§ TASK GOAL
Which lines in the listing below contain "from"? Copy each of them.
BEGIN DATASET EXTRACT
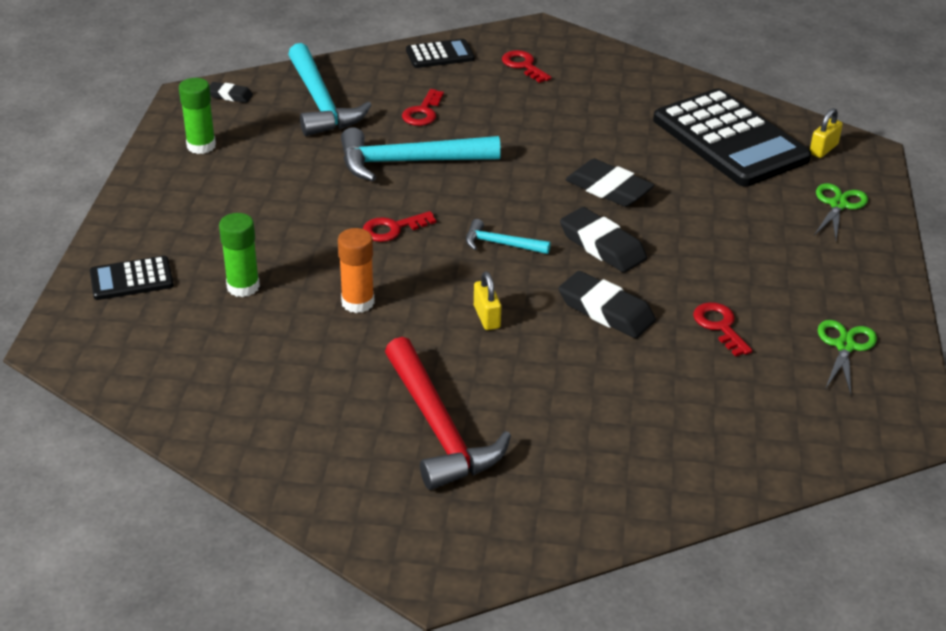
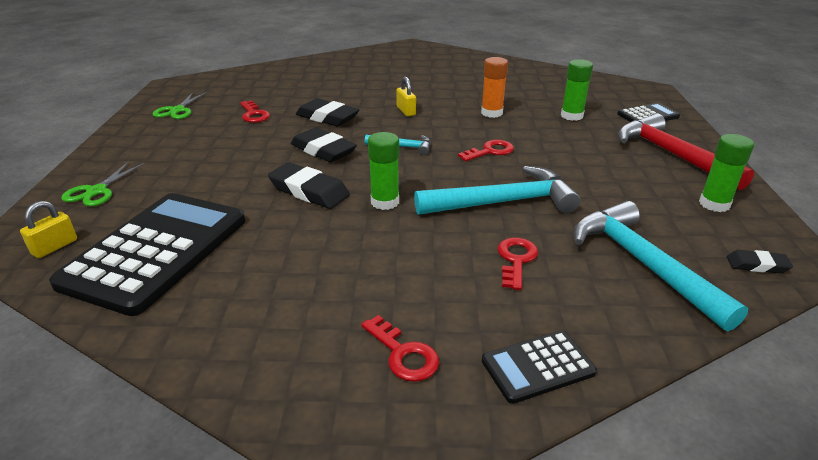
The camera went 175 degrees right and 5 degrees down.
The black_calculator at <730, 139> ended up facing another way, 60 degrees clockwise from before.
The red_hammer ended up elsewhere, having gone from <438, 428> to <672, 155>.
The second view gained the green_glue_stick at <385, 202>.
END DATASET EXTRACT
§ ANSWER SPACE
The black_calculator at <730, 139> ended up facing another way, 60 degrees clockwise from before.
The red_hammer ended up elsewhere, having gone from <438, 428> to <672, 155>.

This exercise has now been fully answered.